> Problem
The expected output is every line of the data exactly as shown, minus the images.

> Data listing
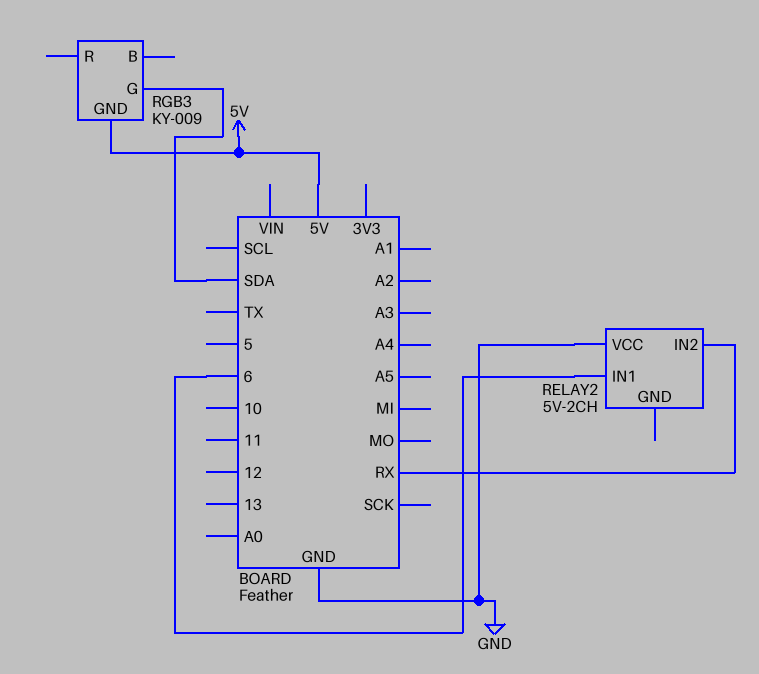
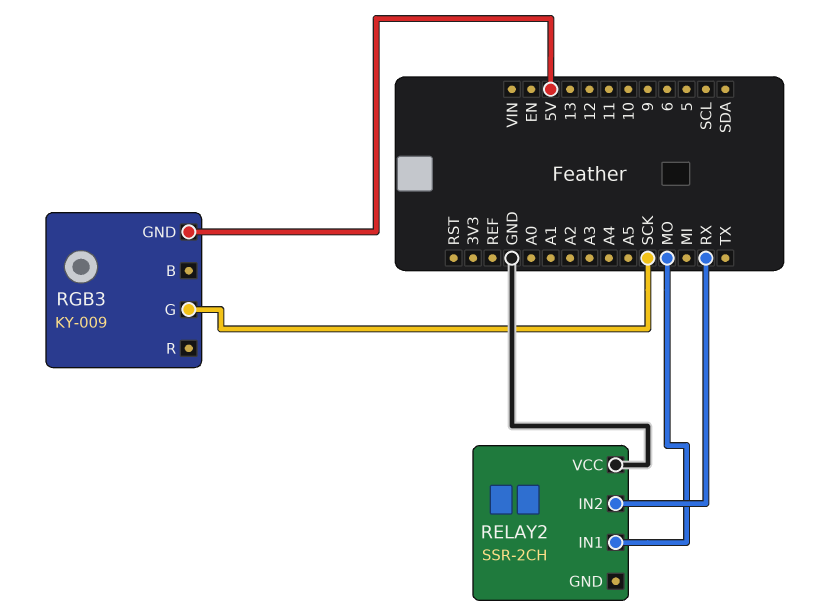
RELAY2: 5V-2CH -> SSR-2CH
RELAY2 pin IN1: 6 -> MO
RGB3 pin G: SDA -> SCK

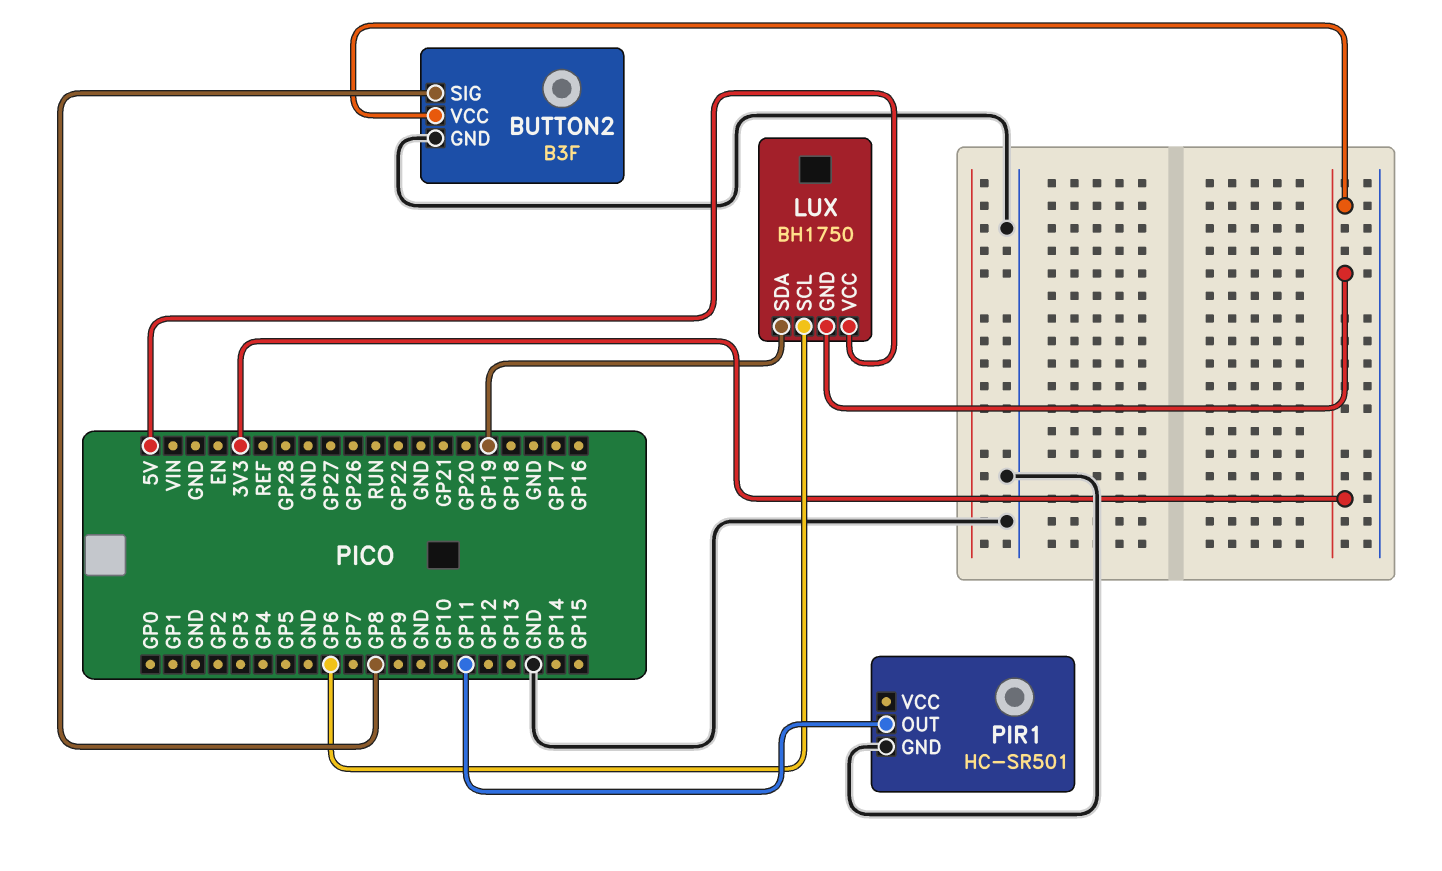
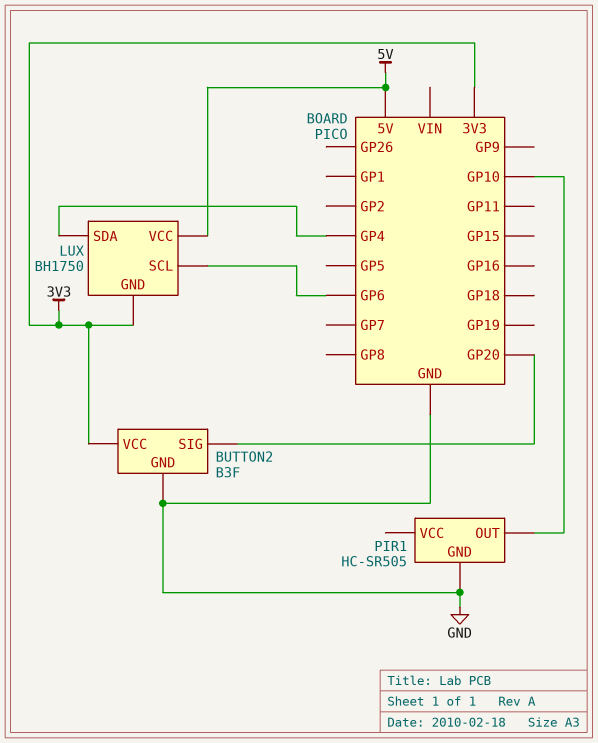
BUTTON2 pin SIG: GP8 -> GP20
LUX pin SDA: GP19 -> GP4
PIR1: HC-SR501 -> HC-SR505
PIR1 pin OUT: GP11 -> GP10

> Completed task
RELAY2: 5V-2CH -> SSR-2CH
RELAY2 pin IN1: 6 -> MO
RGB3 pin G: SDA -> SCK

BUTTON2 pin SIG: GP8 -> GP20
LUX pin SDA: GP19 -> GP4
PIR1: HC-SR501 -> HC-SR505
PIR1 pin OUT: GP11 -> GP10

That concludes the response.